Task brief –
Count the lines below that contain the word "Vito". Reply with only the number.

[Saved data entries]
* Start *
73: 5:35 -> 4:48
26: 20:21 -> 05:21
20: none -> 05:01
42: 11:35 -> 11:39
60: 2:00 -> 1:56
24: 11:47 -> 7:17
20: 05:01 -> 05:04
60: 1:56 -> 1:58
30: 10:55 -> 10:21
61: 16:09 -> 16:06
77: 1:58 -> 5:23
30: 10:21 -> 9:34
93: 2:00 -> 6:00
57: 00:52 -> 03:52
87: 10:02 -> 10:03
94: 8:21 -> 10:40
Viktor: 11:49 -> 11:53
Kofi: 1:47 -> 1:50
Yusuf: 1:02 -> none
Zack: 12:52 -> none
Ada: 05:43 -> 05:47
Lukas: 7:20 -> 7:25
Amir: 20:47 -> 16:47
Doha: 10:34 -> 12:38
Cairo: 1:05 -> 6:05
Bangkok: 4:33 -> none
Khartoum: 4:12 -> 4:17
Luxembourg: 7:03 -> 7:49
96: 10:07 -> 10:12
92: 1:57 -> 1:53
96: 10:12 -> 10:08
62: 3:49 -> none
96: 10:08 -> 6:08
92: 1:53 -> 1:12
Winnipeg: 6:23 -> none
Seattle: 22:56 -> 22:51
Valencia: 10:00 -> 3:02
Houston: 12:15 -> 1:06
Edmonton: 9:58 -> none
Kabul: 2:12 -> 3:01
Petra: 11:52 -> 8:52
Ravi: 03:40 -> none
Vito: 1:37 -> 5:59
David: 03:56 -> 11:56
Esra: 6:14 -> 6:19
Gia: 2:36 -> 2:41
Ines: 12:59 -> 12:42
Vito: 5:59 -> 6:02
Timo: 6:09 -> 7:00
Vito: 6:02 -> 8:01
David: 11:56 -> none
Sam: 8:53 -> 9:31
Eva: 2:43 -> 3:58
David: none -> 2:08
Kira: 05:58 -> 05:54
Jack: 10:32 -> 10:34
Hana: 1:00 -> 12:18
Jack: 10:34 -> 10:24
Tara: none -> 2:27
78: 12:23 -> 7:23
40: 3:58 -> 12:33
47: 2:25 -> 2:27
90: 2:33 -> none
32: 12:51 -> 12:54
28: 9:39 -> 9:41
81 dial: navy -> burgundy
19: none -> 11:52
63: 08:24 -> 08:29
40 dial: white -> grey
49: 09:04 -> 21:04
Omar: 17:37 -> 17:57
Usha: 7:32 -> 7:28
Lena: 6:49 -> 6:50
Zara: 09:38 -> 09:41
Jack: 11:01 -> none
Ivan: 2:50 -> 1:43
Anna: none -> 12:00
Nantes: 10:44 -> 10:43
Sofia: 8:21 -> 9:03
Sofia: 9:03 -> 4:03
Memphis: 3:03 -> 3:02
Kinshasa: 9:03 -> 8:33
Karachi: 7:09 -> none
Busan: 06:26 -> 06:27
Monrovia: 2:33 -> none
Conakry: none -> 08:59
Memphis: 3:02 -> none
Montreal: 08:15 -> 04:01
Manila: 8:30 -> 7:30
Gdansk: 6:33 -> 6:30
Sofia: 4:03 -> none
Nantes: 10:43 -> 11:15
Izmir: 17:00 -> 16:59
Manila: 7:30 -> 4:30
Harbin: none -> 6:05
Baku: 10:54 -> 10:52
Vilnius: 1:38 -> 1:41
* End *
Output below –
3